Saved data entries

......

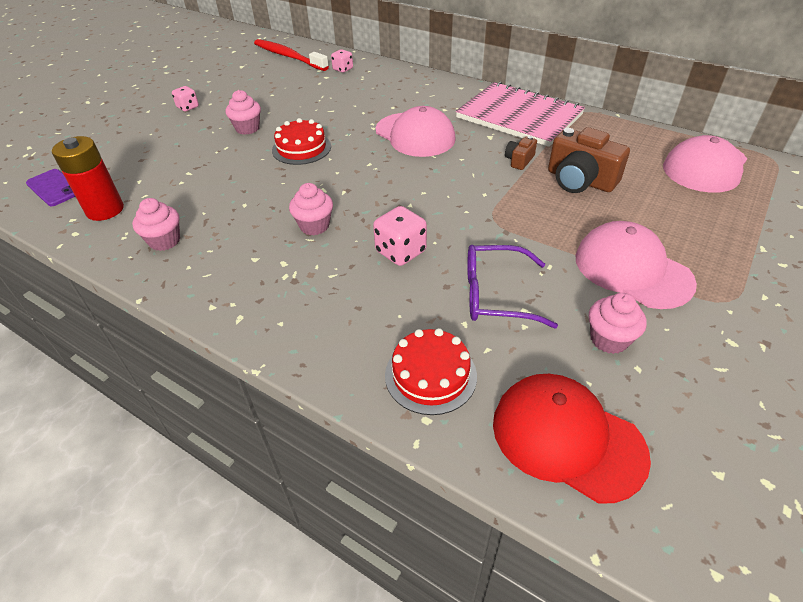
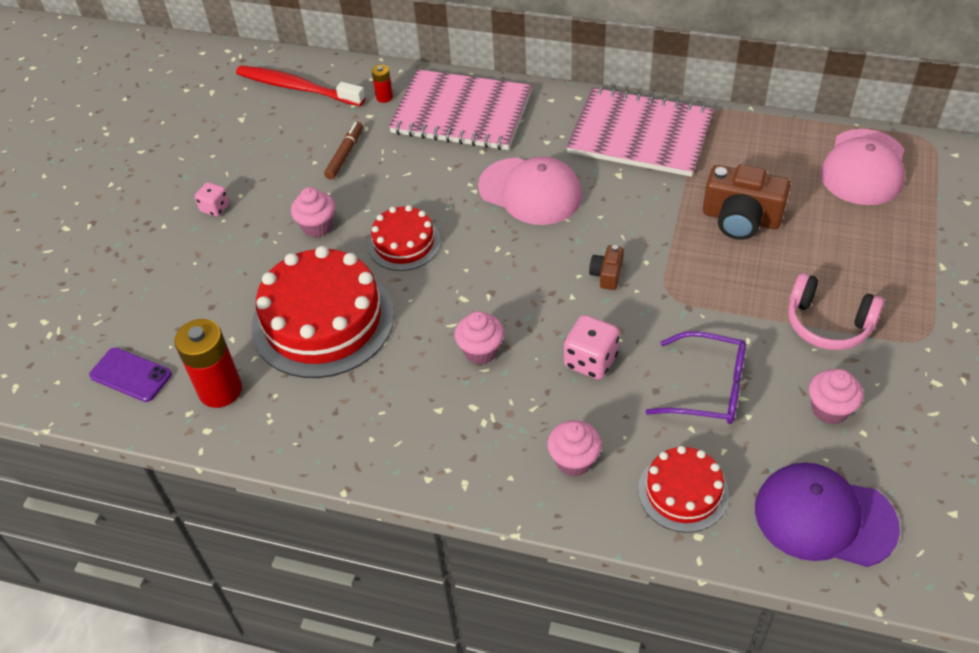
camera: 15 degrees left, 5 degrees up
pink cupcake [132,198,180,251] -> pink cupcake moved to [547,420,602,476]
pink dice [331,49,353,73] -> red battery [372,65,393,103]
purple glasses [467,245,558,328] -> purple glasses turned 150 degrees counterclockwise [645,331,746,424]
red cap [493,374,651,504] -> purple cap [755,462,900,567]
brown camera [505,136,537,170] -> brown camera moved to [589,245,624,290]
pink cap [576,221,697,309] -> pink headphones [788,273,884,350]
none -> red cake [252,246,394,378]
none -> brown marker [324,122,363,180]
none -> pink notebook [389,69,532,150]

......

**Task objective**
Your task is to transcribe exactly the lines from the one with "none -> red cake [252,246,394,378]" through the end of the data, both included, and nothing besides.

**Written answer**
none -> red cake [252,246,394,378]
none -> brown marker [324,122,363,180]
none -> pink notebook [389,69,532,150]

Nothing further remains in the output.